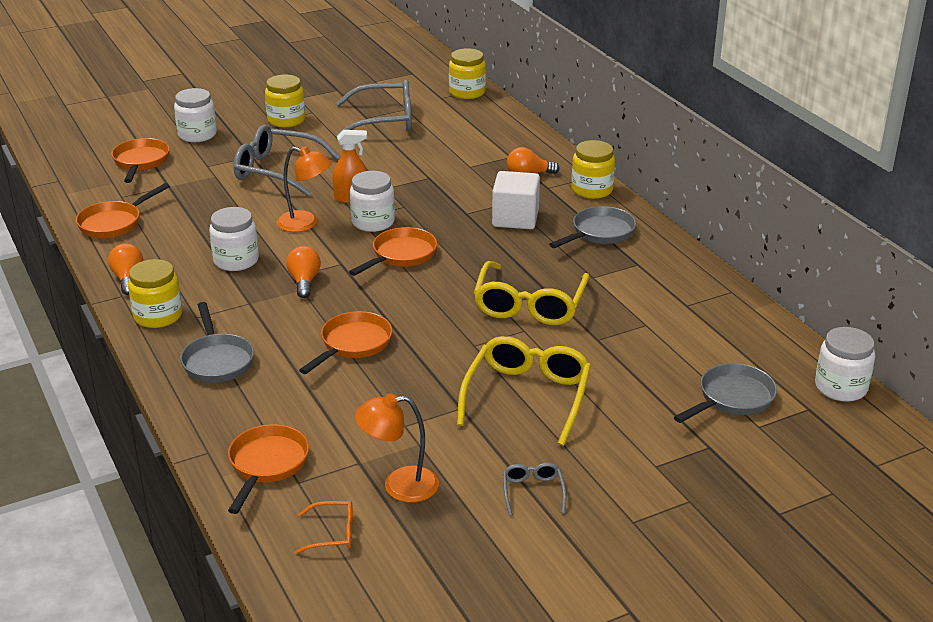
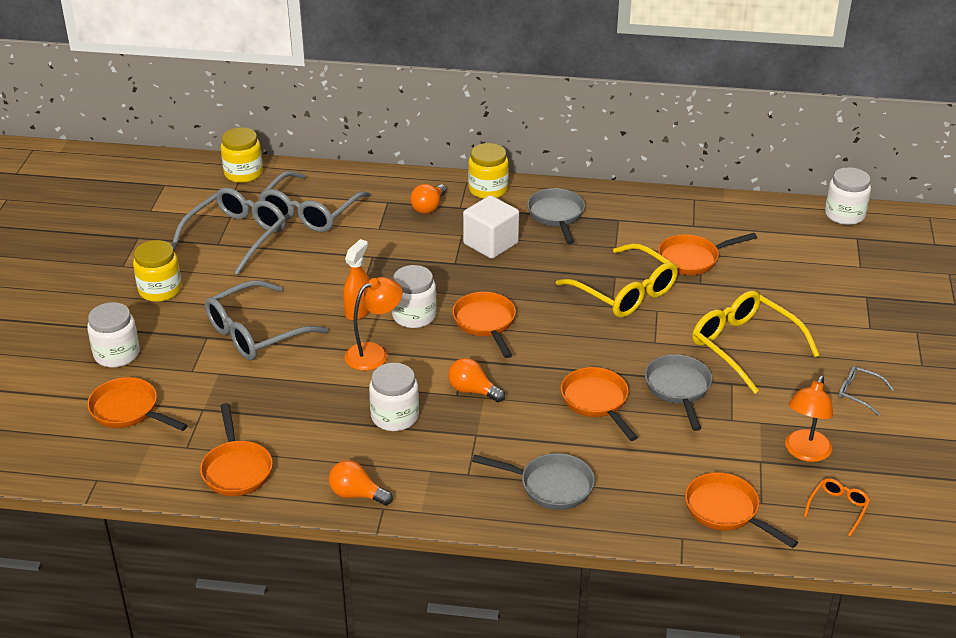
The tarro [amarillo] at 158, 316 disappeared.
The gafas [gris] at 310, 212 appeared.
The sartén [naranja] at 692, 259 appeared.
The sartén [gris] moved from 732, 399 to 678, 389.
• • •
# Problem description
Which of the lines above hold the string "gris"? Copy each one.

# Solution to the problem
The gafas [gris] at 310, 212 appeared.
The sartén [gris] moved from 732, 399 to 678, 389.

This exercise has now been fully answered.